Segment Start: Study material
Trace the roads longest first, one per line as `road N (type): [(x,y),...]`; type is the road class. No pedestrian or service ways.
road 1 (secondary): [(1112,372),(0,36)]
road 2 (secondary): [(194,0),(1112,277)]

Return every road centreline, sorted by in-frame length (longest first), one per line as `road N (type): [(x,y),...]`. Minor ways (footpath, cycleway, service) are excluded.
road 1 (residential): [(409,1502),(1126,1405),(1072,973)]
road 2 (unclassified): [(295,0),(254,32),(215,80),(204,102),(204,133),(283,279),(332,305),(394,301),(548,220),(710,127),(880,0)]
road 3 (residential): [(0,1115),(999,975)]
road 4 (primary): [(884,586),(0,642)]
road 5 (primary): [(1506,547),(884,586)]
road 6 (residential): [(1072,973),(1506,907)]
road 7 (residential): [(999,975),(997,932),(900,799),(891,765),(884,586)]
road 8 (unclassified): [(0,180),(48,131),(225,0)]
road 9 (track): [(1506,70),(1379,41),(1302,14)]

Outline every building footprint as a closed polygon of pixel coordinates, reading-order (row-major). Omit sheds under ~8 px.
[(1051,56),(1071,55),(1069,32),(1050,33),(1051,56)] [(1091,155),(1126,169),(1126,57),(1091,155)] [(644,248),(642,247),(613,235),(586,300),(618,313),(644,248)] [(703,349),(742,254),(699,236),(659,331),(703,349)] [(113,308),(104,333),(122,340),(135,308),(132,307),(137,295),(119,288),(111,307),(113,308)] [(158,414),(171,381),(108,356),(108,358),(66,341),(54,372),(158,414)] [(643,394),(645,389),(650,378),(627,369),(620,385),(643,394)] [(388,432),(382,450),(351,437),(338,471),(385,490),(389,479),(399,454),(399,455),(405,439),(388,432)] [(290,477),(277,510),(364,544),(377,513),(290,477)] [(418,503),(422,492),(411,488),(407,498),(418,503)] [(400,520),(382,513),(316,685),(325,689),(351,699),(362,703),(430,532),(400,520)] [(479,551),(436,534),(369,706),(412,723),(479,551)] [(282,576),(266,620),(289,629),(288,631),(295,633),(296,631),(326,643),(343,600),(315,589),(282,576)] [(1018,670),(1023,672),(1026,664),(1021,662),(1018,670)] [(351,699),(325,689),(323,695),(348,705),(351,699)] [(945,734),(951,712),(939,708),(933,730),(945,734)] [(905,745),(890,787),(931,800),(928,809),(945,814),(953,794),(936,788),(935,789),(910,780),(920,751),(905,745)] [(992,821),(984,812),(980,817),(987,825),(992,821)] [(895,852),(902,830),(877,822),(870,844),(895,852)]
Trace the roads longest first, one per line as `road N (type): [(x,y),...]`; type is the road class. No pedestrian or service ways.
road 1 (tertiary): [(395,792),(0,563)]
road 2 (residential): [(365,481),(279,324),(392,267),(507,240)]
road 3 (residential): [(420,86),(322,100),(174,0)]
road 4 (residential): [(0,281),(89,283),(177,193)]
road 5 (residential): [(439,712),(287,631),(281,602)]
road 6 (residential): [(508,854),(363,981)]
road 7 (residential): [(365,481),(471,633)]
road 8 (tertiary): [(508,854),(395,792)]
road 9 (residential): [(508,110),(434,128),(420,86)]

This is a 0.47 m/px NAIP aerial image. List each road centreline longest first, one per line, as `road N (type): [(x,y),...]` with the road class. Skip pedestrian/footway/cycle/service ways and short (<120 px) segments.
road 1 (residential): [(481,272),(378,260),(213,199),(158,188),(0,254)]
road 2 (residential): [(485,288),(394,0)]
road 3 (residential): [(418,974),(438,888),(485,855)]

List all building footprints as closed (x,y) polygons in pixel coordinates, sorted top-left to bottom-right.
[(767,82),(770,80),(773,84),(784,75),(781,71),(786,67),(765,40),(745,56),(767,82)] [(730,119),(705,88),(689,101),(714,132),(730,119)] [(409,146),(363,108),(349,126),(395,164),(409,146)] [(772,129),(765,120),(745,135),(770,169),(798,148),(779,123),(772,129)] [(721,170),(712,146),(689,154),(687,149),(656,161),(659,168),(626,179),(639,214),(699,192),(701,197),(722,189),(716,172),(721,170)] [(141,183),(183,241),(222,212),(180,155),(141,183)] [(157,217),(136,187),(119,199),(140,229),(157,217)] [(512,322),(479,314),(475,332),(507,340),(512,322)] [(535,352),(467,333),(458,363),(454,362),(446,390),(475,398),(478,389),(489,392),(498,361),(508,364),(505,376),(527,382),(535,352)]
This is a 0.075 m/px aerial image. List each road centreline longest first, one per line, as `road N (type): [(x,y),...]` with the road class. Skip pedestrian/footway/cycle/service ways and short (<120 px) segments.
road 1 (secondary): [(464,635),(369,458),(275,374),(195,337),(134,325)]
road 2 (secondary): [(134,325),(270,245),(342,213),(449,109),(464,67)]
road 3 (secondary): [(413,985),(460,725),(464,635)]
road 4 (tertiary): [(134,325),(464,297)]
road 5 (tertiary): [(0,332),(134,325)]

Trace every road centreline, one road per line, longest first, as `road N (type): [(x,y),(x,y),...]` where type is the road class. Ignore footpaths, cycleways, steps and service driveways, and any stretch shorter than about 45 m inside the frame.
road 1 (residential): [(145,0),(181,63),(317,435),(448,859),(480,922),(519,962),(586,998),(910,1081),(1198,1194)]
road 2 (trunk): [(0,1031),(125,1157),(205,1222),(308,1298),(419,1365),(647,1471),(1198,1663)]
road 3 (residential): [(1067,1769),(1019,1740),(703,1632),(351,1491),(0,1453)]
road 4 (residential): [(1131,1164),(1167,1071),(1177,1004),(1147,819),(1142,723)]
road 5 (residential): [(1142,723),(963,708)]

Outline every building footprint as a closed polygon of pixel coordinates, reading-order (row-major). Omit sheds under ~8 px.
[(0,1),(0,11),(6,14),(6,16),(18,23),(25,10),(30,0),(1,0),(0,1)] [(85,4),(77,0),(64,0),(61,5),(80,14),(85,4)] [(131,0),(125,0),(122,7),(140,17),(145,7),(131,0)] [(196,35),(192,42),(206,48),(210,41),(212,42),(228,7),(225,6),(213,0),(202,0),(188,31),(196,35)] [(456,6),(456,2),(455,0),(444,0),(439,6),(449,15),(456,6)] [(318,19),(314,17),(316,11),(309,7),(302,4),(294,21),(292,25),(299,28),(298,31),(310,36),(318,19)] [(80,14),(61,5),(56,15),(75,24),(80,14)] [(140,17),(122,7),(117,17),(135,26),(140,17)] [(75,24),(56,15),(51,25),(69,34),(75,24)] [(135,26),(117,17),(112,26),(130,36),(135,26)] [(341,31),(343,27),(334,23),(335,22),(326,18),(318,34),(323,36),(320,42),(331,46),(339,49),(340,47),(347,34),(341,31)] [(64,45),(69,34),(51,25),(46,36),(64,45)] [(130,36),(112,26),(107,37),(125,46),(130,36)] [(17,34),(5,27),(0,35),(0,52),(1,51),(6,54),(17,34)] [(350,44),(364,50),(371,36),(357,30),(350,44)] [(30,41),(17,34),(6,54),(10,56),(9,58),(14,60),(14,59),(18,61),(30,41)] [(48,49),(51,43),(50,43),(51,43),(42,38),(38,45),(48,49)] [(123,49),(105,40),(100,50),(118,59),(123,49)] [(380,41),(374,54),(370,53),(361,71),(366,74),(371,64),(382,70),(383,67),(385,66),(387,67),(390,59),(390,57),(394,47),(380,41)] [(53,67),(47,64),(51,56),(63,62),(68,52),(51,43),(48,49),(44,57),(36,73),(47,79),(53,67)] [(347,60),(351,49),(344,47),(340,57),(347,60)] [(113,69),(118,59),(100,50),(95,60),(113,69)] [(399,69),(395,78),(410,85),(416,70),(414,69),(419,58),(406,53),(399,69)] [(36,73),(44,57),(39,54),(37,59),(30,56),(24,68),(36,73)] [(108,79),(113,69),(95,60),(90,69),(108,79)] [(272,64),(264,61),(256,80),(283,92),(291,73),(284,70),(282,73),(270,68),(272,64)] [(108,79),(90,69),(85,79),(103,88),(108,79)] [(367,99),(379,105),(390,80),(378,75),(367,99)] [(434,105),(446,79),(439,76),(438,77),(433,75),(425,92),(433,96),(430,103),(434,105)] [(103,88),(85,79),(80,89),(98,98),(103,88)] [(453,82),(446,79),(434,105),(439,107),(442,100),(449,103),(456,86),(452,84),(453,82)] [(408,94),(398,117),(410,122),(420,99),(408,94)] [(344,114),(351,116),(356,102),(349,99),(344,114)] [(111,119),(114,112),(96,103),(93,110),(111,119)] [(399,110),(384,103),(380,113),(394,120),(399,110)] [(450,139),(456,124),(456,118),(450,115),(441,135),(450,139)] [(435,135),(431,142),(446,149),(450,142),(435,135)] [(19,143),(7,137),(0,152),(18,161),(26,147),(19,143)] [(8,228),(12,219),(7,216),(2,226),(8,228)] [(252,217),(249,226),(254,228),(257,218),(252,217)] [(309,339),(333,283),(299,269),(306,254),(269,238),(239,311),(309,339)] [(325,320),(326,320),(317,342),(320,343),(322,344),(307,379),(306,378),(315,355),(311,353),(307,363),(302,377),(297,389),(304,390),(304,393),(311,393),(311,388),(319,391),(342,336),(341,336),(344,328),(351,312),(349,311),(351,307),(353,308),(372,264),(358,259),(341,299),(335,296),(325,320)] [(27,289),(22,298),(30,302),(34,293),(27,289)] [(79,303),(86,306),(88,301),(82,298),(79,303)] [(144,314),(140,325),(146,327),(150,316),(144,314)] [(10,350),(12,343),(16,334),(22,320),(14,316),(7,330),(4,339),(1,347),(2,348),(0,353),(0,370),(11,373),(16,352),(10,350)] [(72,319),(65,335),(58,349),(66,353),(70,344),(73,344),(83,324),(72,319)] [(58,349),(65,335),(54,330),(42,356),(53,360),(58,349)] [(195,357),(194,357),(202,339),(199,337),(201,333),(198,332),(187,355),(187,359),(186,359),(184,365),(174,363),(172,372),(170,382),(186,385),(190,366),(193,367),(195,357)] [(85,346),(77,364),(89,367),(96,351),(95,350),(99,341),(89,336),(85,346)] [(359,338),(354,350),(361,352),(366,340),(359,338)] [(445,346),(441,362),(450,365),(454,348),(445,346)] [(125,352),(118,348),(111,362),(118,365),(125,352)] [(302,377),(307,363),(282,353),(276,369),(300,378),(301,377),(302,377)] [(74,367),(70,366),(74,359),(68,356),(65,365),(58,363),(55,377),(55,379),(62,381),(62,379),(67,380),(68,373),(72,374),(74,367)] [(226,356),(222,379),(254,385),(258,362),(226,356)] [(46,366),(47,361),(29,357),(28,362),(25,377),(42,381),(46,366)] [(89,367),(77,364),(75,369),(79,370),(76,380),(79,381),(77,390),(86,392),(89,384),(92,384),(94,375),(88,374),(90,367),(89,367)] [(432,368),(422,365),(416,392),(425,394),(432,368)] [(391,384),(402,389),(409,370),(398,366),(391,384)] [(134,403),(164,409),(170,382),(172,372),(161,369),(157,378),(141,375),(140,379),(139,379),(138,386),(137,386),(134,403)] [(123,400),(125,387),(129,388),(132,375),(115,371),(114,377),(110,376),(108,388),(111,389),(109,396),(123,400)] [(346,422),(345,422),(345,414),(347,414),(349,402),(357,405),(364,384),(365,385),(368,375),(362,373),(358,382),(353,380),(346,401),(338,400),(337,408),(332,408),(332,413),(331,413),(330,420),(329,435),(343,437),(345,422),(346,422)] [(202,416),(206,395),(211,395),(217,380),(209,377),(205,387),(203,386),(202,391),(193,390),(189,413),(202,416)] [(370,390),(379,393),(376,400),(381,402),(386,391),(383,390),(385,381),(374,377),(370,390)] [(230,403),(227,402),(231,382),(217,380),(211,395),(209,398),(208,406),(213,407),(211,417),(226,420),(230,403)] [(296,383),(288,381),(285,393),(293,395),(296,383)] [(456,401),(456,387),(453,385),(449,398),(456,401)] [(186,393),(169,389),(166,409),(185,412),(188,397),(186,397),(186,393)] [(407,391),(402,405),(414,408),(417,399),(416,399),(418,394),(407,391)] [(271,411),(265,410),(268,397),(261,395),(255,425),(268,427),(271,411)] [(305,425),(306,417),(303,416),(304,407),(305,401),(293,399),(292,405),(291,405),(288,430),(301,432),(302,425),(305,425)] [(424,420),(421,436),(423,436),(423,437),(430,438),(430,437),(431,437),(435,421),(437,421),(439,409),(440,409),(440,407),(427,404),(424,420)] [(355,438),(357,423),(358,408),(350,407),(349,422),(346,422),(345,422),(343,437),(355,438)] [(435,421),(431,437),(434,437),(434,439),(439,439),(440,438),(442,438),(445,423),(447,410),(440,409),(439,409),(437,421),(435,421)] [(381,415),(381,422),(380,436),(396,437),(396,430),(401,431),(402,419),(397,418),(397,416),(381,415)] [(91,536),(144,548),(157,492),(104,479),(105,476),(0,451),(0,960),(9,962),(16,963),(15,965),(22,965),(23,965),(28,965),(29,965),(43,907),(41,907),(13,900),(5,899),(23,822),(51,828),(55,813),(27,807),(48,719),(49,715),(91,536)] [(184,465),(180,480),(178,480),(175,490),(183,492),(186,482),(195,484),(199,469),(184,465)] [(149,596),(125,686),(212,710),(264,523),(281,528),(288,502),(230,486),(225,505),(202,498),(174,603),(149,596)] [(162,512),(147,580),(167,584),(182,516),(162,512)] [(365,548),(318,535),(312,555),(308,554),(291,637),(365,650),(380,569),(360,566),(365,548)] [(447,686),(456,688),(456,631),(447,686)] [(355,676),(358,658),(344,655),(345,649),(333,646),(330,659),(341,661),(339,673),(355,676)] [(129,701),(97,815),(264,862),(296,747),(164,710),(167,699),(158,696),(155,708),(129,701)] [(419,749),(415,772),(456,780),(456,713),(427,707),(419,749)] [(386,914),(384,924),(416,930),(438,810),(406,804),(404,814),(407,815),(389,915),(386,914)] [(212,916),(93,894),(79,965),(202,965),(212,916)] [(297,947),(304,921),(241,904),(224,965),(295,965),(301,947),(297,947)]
Segment End: Study material
**Prompt:**
Wherever the string "every" appears in the entries, copy that line.

**Finished task:**
Return every road centreline, sorted by in-frame length (longest first), one per line as `road N (type): [(x,y),...]`. Minor ways (footpath, cycleway, service) are excluded.
Outline every building footprint as a closed polygon of pixel coordinates, reading-order (row-major). Omit sheds under ~8 px.
Trace every road centreline, one road per line, longest first, as `road N (type): [(x,y),(x,y),...]` where type is the road class. Ignore footpaths, cycleways, steps and service driveways, and any stretch shorter than about 45 m inside the frame.
Outline every building footprint as a closed polygon of pixel coordinates, reading-order (row-major). Omit sheds under ~8 px.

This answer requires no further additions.